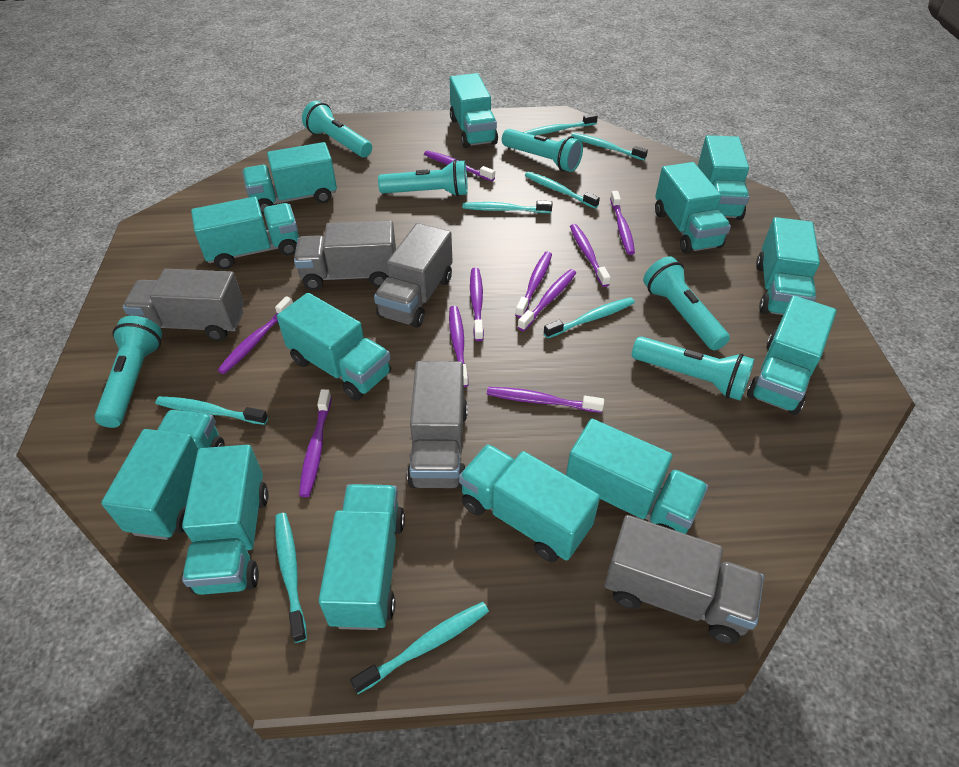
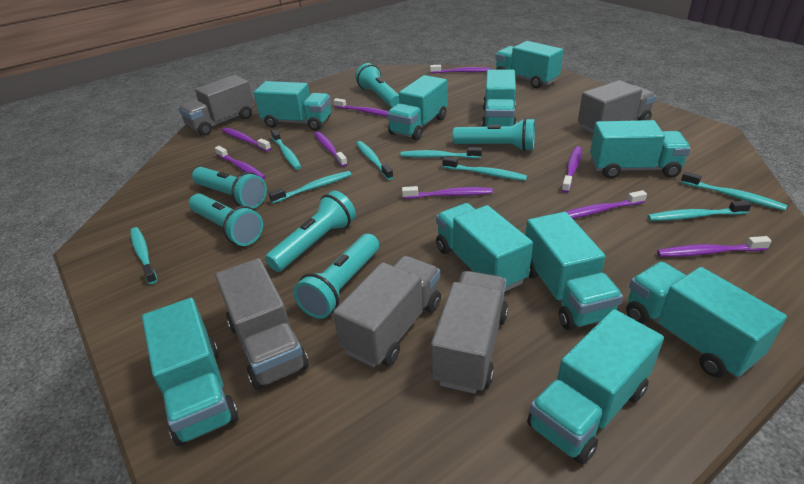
purple toothbrush: 10 -> 9
turquoise truck: 13 -> 10

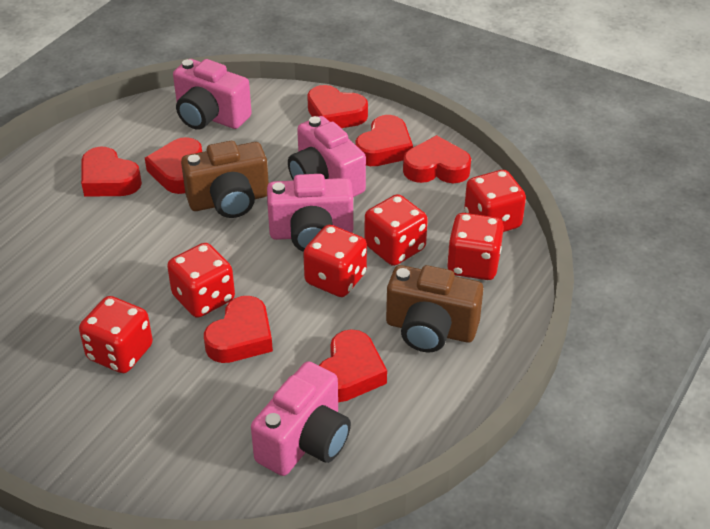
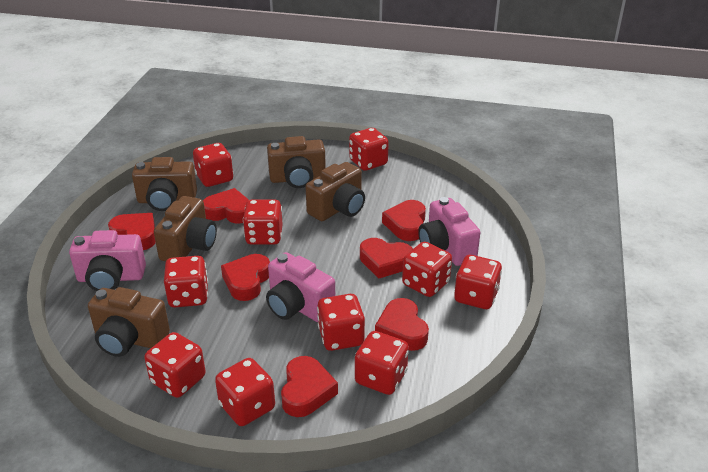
brown camera: 2 -> 5
pink camera: 4 -> 3
red dice: 6 -> 10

INSTRUCTIONS FOR THE TASK
In your output, repeat the listing above exactly and include none of the pictures.

REPLY
purple toothbrush: 10 -> 9
turquoise truck: 13 -> 10

brown camera: 2 -> 5
pink camera: 4 -> 3
red dice: 6 -> 10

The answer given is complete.